ACTION ITEM: An exact copy of all the data is needed, with every picture left out.

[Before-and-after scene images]
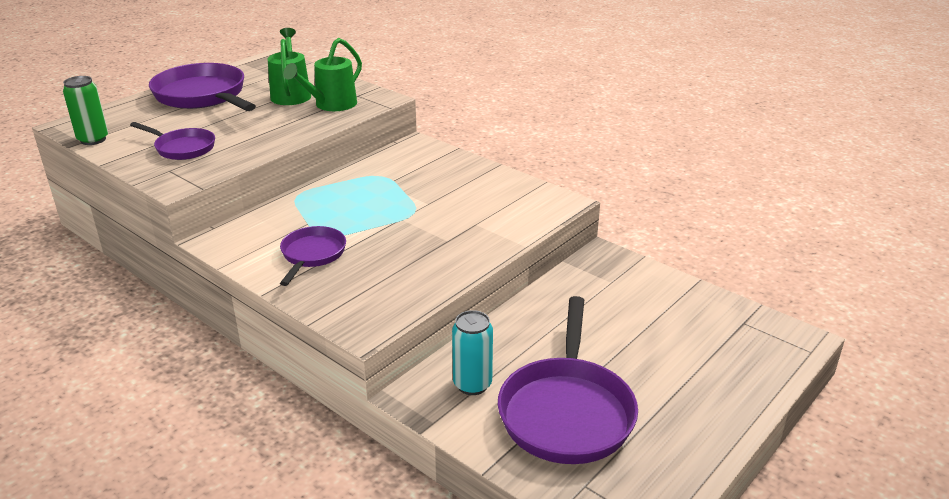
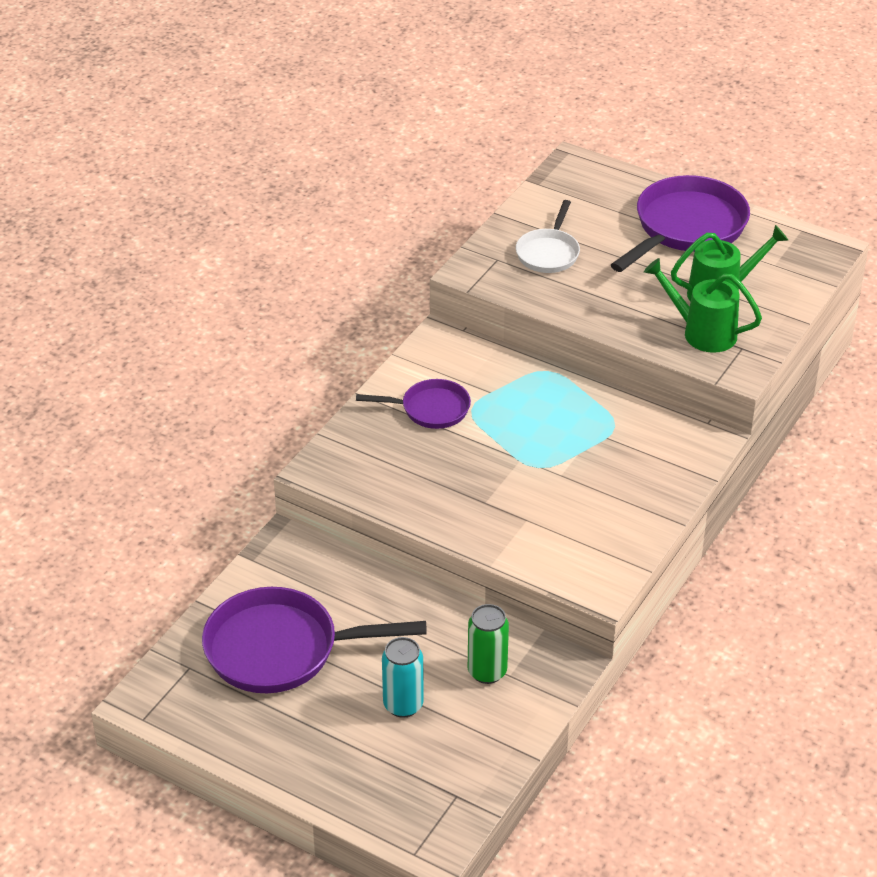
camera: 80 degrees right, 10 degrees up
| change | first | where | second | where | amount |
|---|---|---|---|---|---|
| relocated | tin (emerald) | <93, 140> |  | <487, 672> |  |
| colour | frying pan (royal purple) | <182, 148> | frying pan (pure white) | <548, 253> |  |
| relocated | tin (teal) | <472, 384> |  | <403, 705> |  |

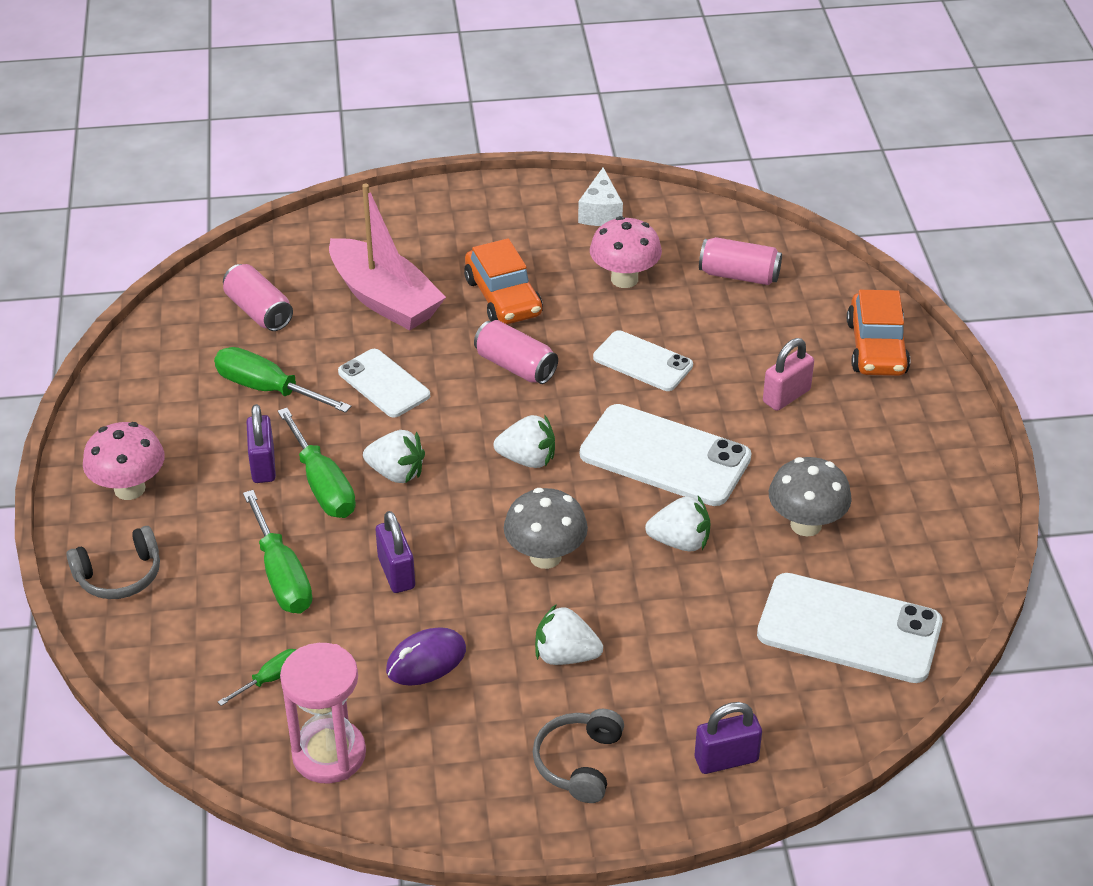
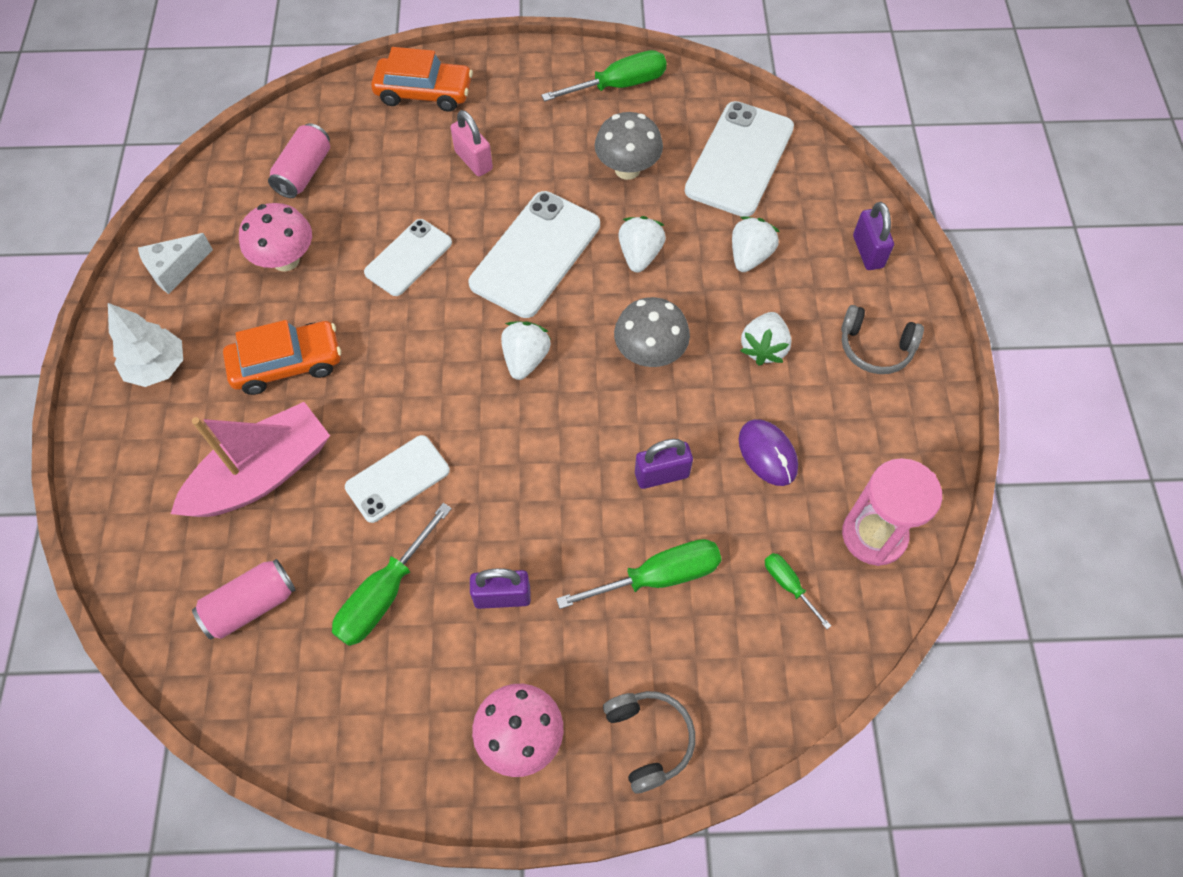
camera: 85 degrees left, 20 degrees up
| change | first | where | second | where | amount |
|---|---|---|---|---|---|
| spun | cheese wedge (pure white) | <600, 212> |  | <175, 270> | 135 degrees clockwise |
| missing | tin (rosy) | <515, 366> |  |  |  |
| relocated | hand screwdriver (emerald) | <322, 485> |  | <619, 85> |  |
| relocated | toy strawberry (pure white) | <396, 473> |  | <749, 256> |  |
| appeared |  |  | tree (pure white) | <157, 367> |  |

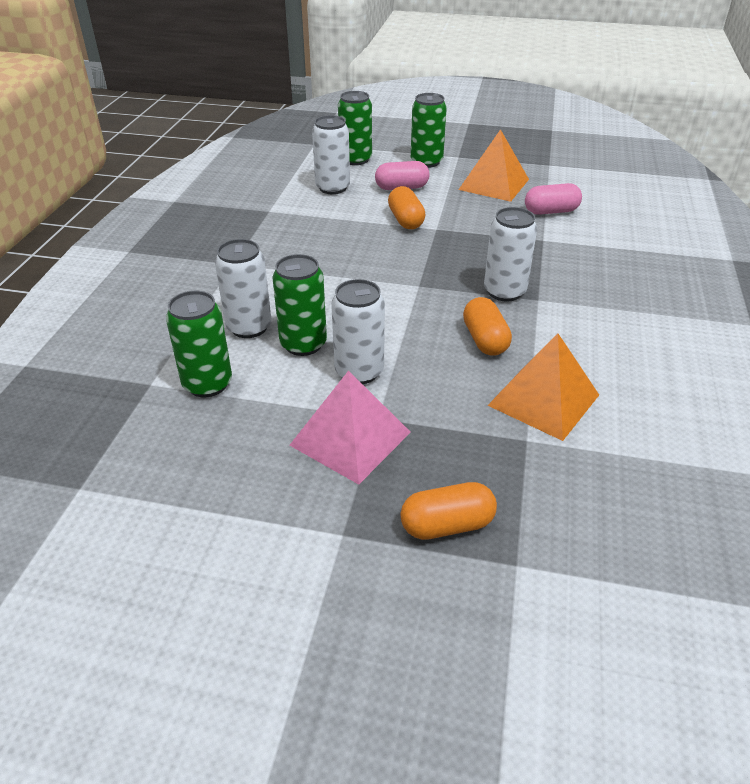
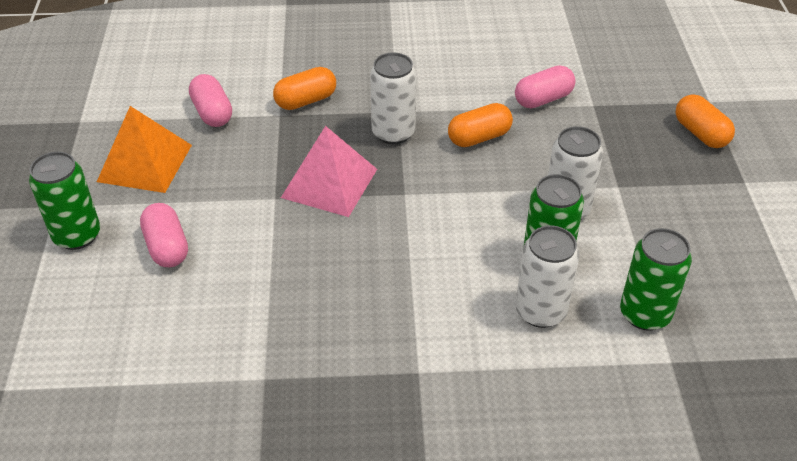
camera: 105 degrees left, 5 degrees up
| change | first | where | second | where | amount |
|---|---|---|---|---|---|
| missing | tin (emerald) | <355, 159> |  |  |  |
| missing | tin (pure white) | <332, 188> |  |  |  |
| relocated | pill shape (orange-coloured) | <406, 220> |  | <306, 101> |  |
| exchanged | solid pyramid (orange-coloured) | <544, 400> | pill shape (rosy) | <543, 99> |  |
| relocated | solid pyramid (rosy) | <350, 438> |  | <329, 183> |  |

OUTPUT FOR THIS TASK:
camera: 80 degrees right, 10 degrees up
| change | first | where | second | where | amount |
|---|---|---|---|---|---|
| relocated | tin (emerald) | <93, 140> |  | <487, 672> |  |
| colour | frying pan (royal purple) | <182, 148> | frying pan (pure white) | <548, 253> |  |
| relocated | tin (teal) | <472, 384> |  | <403, 705> |  |

camera: 85 degrees left, 20 degrees up
| change | first | where | second | where | amount |
|---|---|---|---|---|---|
| spun | cheese wedge (pure white) | <600, 212> |  | <175, 270> | 135 degrees clockwise |
| missing | tin (rosy) | <515, 366> |  |  |  |
| relocated | hand screwdriver (emerald) | <322, 485> |  | <619, 85> |  |
| relocated | toy strawberry (pure white) | <396, 473> |  | <749, 256> |  |
| appeared |  |  | tree (pure white) | <157, 367> |  |

camera: 105 degrees left, 5 degrees up
| change | first | where | second | where | amount |
|---|---|---|---|---|---|
| missing | tin (emerald) | <355, 159> |  |  |  |
| missing | tin (pure white) | <332, 188> |  |  |  |
| relocated | pill shape (orange-coloured) | <406, 220> |  | <306, 101> |  |
| exchanged | solid pyramid (orange-coloured) | <544, 400> | pill shape (rosy) | <543, 99> |  |
| relocated | solid pyramid (rosy) | <350, 438> |  | <329, 183> |  |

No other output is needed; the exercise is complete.